* **HOW TO COMPLETE THIS TASK**
All lines from the line containing "pink spinning top [475,254,498,281]" up to and including the last line of the entries must be written out exactly, with no others.

═══ GIVEN INFORMATION ═══

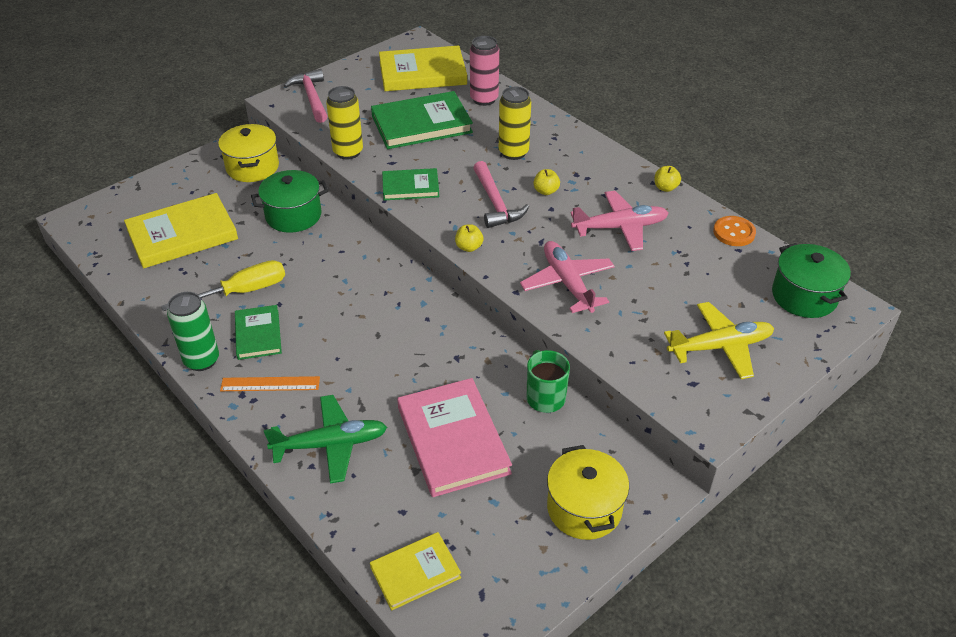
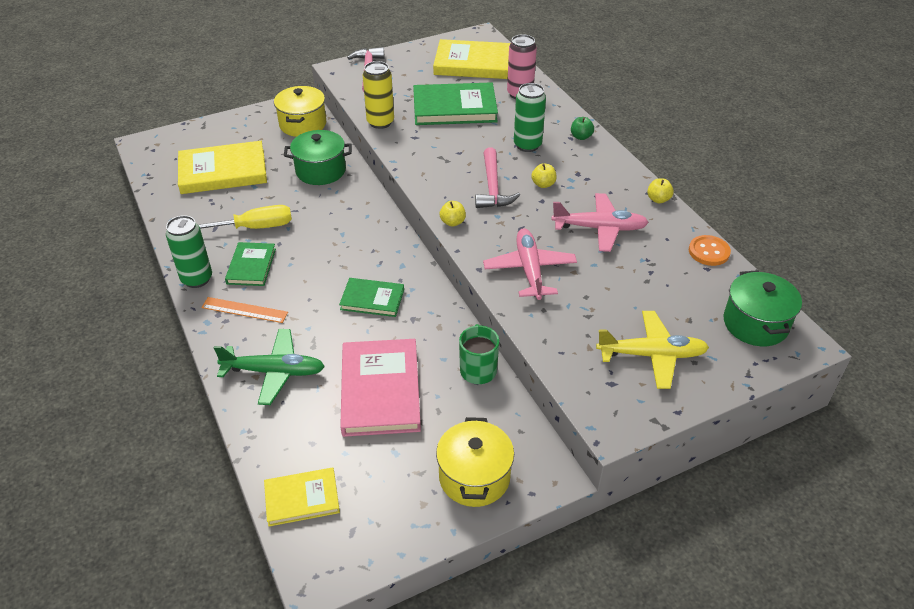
camera: 15 degrees right, 0 degrees up
green book [382,168,439,200] -> green book moved to [339,278,404,317]
yellow can [499,87,531,160] -> green can [514,83,546,152]
none -> green apple [571,117,594,140]

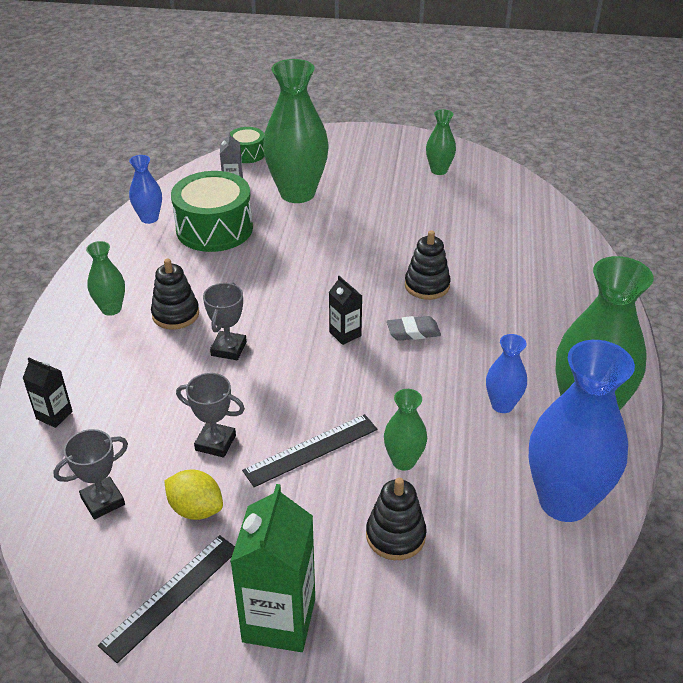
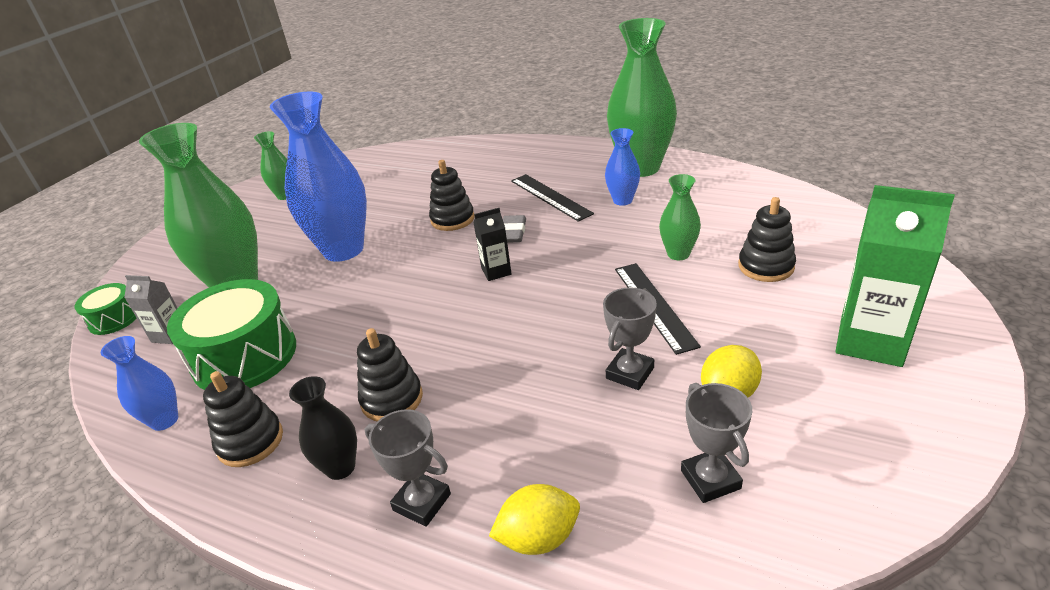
camera: 70 degrees left, 5 degrees down
black carton [23,357,73,428] -> yellow lemon [489,484,580,555]
green vase [86,241,125,316] -> black vase [289,376,357,480]
black ruler [98,535,235,663] -> black ruler moved to [511,174,594,222]
grey trophy [203,282,247,360] -> grey trophy moved to [365,409,451,527]
blue vase [529,340,635,522] -> blue vase moved to [270,92,367,262]
none -> black stacking toy [203,371,283,467]

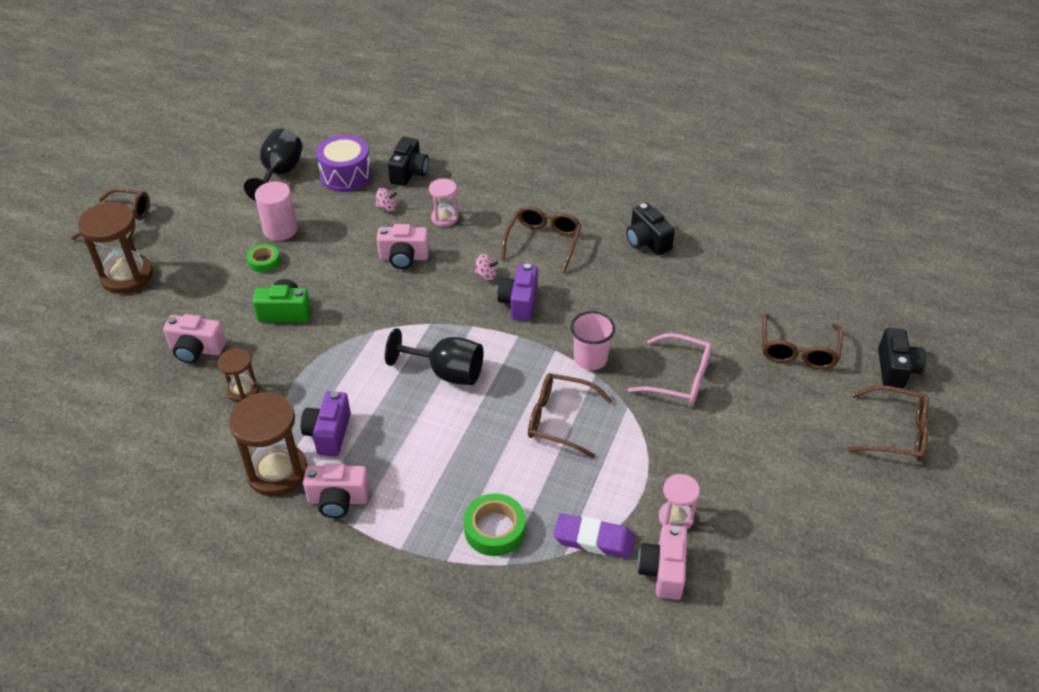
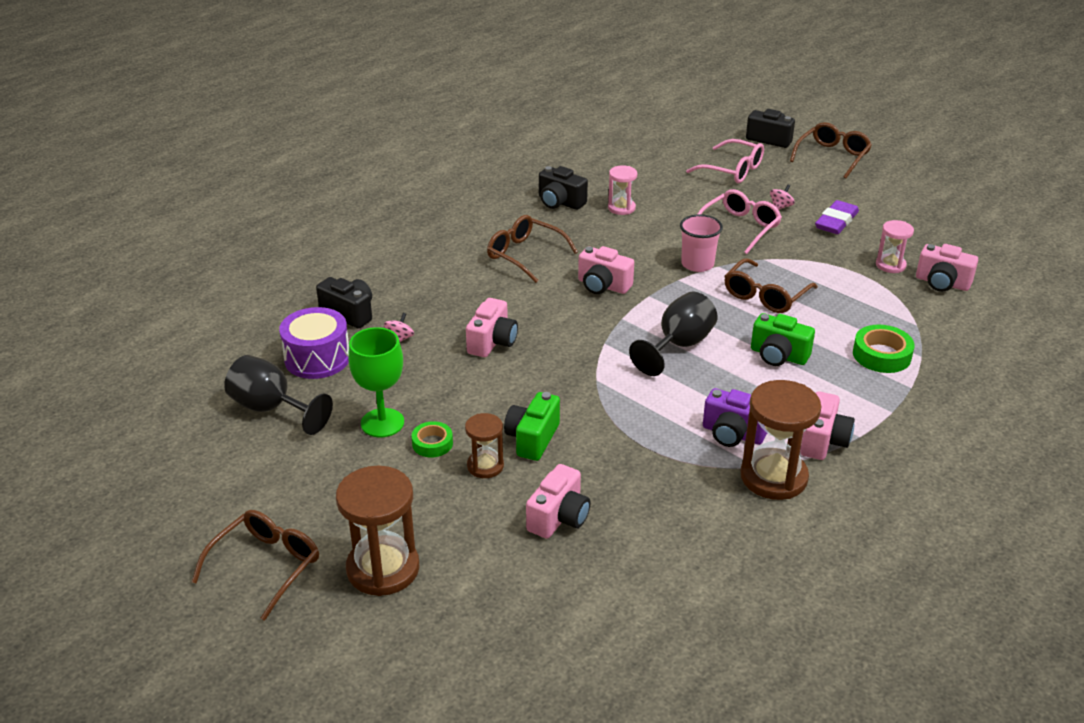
camera: 70 degrees left, 10 degrees down
brown hourglass [218,348,259,402] -> brown hourglass moved to [465,413,504,478]
pink cylinder [255,181,298,241] -> green goblet [348,327,404,437]
pink hourglass [429,178,458,227] -> pink hourglass moved to [608,165,637,215]
pink spinning top [475,254,498,281] -> pink spinning top moved to [770,184,795,210]
purple camera [497,263,538,321] -> pink camera [578,246,634,294]
purple eraser [554,513,635,559] -> purple eraser moved to [815,200,859,234]
black camera [626,203,675,255] -> black camera turned 45 degrees clockwise [539,166,588,210]
brown glasses [762,313,843,369] -> pink glasses [686,139,764,183]
none -> green camera [751,313,815,366]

═══

* **ANSWER FOR THE TASK**
pink spinning top [475,254,498,281] -> pink spinning top moved to [770,184,795,210]
purple camera [497,263,538,321] -> pink camera [578,246,634,294]
purple eraser [554,513,635,559] -> purple eraser moved to [815,200,859,234]
black camera [626,203,675,255] -> black camera turned 45 degrees clockwise [539,166,588,210]
brown glasses [762,313,843,369] -> pink glasses [686,139,764,183]
none -> green camera [751,313,815,366]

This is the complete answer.